## INPUT FOR THIS TASK
>> start

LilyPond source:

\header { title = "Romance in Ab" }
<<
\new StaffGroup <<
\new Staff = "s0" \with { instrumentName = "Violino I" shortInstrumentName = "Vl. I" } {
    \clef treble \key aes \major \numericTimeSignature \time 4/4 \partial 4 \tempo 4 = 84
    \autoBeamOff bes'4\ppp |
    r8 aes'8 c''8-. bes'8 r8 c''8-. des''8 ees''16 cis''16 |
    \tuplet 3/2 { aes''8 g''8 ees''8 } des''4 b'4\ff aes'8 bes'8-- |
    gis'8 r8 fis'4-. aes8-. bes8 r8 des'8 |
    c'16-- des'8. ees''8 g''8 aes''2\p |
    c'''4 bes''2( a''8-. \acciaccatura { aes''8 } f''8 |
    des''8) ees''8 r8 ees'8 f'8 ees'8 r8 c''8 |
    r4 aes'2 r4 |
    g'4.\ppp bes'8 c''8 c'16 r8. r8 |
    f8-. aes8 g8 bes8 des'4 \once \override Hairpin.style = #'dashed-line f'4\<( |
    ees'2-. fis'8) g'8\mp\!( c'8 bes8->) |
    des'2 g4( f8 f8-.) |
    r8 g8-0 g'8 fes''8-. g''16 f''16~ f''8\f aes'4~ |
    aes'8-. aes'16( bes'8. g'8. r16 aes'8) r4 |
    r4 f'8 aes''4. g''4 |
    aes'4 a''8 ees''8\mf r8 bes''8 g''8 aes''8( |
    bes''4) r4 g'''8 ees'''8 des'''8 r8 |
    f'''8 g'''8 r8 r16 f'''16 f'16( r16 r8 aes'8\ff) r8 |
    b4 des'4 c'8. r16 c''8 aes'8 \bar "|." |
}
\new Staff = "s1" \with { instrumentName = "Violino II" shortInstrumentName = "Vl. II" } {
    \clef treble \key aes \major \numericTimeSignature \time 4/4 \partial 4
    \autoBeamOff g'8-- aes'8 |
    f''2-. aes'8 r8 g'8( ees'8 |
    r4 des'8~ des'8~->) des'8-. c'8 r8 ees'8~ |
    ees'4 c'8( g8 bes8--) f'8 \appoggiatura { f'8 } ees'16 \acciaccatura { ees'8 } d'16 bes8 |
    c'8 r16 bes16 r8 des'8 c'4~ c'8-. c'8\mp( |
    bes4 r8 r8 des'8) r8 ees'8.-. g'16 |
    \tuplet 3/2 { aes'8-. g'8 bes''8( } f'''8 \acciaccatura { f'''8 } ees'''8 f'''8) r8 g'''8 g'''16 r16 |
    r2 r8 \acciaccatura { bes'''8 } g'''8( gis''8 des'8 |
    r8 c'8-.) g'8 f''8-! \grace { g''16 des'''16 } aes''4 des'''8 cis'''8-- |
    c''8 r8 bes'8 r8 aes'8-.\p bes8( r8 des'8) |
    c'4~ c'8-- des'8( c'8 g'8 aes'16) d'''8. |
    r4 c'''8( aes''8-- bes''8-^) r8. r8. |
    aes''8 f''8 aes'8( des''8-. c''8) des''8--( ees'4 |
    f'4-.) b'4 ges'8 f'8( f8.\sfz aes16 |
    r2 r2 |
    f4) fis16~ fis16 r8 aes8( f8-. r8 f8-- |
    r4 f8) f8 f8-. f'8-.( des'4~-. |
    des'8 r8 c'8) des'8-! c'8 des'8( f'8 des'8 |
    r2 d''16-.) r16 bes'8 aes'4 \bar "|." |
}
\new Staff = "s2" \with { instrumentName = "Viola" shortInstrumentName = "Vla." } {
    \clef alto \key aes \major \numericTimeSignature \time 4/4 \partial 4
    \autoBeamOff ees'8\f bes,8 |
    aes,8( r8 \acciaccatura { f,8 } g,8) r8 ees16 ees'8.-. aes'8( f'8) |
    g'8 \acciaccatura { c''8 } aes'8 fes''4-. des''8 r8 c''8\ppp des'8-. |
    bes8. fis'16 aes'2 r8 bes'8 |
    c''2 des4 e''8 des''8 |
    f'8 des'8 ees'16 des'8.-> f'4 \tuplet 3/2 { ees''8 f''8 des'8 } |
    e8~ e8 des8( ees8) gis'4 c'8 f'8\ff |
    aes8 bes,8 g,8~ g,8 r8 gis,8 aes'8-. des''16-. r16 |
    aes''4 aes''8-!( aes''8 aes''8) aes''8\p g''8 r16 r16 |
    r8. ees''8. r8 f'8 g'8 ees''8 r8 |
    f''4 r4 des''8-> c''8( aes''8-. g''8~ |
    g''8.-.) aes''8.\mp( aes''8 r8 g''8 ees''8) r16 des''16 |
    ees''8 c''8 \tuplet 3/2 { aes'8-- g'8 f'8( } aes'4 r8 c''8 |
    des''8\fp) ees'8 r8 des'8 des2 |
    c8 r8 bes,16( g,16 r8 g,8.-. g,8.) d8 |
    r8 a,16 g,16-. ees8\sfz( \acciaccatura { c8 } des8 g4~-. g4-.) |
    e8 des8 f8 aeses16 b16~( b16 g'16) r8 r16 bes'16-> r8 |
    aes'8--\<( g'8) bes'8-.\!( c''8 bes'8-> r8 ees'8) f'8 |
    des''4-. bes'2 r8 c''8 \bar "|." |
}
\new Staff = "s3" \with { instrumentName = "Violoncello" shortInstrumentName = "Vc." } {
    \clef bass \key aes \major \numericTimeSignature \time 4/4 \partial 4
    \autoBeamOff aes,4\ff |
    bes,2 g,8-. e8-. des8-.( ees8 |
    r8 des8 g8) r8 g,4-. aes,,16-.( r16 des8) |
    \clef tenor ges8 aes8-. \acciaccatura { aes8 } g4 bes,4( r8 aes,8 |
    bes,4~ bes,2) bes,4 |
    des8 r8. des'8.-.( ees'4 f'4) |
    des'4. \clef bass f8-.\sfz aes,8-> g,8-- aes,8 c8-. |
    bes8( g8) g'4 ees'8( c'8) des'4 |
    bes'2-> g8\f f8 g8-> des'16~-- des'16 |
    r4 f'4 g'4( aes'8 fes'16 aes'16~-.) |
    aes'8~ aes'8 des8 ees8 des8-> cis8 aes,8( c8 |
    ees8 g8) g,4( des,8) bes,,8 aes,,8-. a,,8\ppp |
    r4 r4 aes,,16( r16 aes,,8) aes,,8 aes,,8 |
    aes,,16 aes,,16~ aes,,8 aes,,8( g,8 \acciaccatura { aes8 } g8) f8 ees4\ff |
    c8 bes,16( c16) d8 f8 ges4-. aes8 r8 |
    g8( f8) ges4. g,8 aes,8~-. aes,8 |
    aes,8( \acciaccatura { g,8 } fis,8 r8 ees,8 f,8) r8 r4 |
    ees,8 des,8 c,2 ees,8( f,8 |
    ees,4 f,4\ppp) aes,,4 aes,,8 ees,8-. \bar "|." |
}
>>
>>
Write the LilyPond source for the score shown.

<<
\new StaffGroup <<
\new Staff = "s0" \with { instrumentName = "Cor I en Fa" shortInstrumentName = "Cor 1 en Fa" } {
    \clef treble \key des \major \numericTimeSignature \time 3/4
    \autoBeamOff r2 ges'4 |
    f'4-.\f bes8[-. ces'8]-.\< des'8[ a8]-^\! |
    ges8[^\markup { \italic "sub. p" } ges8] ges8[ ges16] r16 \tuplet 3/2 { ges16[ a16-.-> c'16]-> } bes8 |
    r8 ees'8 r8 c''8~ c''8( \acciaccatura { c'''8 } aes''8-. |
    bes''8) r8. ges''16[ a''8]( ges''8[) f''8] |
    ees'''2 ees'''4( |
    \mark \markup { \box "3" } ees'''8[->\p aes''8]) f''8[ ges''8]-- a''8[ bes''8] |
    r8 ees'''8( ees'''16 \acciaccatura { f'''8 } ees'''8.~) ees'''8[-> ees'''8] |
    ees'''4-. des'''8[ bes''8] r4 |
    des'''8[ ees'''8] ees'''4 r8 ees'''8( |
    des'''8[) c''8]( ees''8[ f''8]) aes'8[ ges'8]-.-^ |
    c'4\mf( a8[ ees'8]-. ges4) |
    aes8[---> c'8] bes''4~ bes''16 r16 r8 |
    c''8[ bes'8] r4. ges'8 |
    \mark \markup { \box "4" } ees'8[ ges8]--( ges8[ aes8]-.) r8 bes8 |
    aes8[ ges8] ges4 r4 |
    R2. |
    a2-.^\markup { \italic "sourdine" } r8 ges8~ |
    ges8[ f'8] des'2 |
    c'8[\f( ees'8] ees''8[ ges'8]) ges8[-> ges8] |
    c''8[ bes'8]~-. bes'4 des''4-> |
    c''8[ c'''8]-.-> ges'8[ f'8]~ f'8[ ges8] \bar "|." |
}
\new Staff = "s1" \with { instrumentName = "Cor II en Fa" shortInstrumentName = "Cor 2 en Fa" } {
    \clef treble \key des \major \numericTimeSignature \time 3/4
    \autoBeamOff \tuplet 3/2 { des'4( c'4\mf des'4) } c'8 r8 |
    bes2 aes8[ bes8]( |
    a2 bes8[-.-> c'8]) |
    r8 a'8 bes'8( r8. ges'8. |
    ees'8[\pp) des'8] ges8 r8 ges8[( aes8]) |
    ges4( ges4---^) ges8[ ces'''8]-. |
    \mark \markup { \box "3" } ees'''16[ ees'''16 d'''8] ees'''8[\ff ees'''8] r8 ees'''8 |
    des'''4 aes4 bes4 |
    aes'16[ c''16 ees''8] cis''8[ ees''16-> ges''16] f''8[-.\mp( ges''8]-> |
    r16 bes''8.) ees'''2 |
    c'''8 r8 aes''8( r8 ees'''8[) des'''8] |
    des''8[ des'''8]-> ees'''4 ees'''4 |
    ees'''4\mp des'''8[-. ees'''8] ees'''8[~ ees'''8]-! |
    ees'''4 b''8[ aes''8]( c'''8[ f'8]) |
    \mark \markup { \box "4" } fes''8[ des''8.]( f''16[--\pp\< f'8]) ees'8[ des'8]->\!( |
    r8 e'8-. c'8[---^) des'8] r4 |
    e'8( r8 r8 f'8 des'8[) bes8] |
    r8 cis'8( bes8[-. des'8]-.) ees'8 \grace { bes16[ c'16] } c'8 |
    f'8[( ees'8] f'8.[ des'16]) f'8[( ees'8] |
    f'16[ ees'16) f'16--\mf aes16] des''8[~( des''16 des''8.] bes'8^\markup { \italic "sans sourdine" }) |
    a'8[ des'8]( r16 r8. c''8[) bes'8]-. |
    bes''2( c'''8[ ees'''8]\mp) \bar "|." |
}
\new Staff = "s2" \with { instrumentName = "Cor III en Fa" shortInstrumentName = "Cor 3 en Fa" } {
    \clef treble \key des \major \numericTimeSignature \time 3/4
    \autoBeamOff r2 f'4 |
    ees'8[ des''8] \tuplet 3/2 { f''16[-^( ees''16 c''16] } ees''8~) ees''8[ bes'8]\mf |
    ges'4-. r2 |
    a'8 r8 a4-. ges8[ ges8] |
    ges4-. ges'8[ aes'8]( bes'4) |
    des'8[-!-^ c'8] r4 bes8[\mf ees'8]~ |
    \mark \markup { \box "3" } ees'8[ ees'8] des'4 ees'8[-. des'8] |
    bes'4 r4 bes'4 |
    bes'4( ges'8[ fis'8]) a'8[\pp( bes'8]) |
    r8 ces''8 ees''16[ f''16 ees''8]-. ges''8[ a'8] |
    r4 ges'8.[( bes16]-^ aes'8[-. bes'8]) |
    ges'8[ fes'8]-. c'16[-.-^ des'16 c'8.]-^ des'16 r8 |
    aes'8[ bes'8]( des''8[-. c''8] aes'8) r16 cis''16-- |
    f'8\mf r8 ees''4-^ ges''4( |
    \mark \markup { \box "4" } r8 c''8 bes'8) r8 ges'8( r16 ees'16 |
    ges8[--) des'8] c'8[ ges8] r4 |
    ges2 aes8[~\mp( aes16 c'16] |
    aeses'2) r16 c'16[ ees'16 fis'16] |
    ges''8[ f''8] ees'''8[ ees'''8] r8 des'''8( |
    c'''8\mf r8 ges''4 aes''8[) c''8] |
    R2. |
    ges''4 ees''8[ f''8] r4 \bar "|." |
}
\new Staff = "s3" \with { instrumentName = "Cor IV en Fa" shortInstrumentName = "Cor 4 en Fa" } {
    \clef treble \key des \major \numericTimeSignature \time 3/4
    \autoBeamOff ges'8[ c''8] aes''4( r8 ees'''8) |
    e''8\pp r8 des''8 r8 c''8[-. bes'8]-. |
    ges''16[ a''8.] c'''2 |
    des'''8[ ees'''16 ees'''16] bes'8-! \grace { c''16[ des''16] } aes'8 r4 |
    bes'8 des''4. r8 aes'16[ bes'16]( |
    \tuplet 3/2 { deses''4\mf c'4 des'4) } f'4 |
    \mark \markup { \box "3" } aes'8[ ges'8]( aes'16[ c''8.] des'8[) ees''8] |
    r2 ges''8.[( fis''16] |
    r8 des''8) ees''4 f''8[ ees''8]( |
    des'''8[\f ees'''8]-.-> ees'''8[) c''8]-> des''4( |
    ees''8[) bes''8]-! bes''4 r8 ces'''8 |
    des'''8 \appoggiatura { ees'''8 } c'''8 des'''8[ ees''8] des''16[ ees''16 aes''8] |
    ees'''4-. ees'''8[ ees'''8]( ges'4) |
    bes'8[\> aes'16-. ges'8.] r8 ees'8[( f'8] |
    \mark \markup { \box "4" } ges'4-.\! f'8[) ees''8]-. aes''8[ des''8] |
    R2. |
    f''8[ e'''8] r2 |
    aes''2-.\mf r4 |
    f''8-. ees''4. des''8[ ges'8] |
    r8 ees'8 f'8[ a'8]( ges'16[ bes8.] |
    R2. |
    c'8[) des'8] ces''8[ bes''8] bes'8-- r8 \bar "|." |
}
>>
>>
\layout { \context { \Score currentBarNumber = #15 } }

>> end

## WHAT YOU ARE ASKED TO DO
How many lines in the listing above contain the string "Violino"? Give only the number.

## EXERCISE ANSWER
2